Task to complete
Lines before the one containing "tan slope E6:G7" are left out; output the rest of the data exactly, through the final line.
:: Exercise material
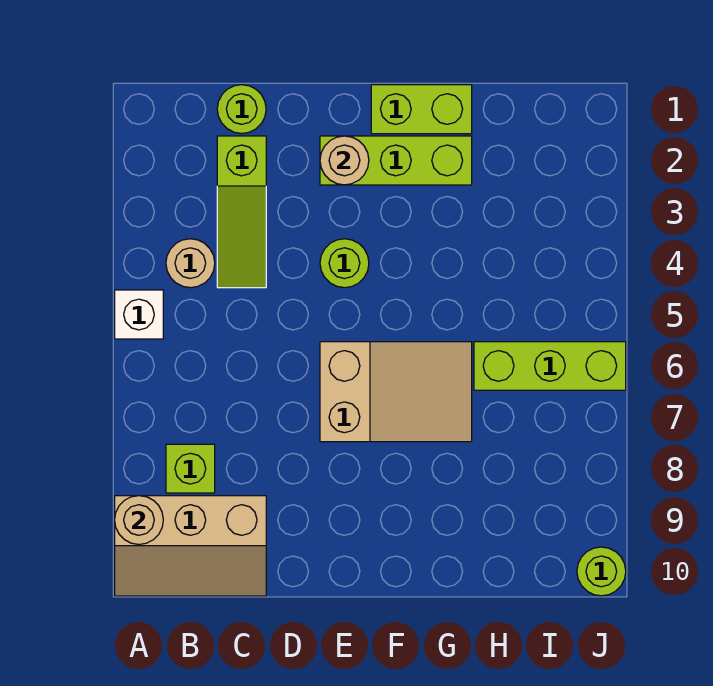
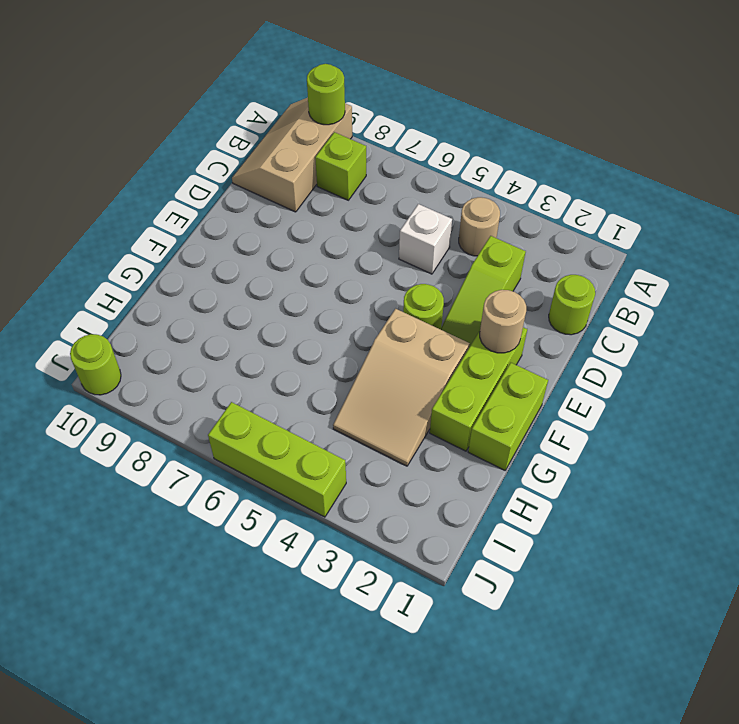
white brick A5 level 1 -> white brick C5 level 1
tan round brick A9 level 2 -> lime round brick A9 level 2
lime slope C2:C4 level 1 top 2 -> lime slope C3:E3 level 1 top C
tan slope E6:G7 level 1 top E -> tan slope F3:H4 level 1 top F
lime brick H6:J6 level 1 -> lime brick J4:J6 level 1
::::
Written reply
tan slope E6:G7 level 1 top E -> tan slope F3:H4 level 1 top F
lime brick H6:J6 level 1 -> lime brick J4:J6 level 1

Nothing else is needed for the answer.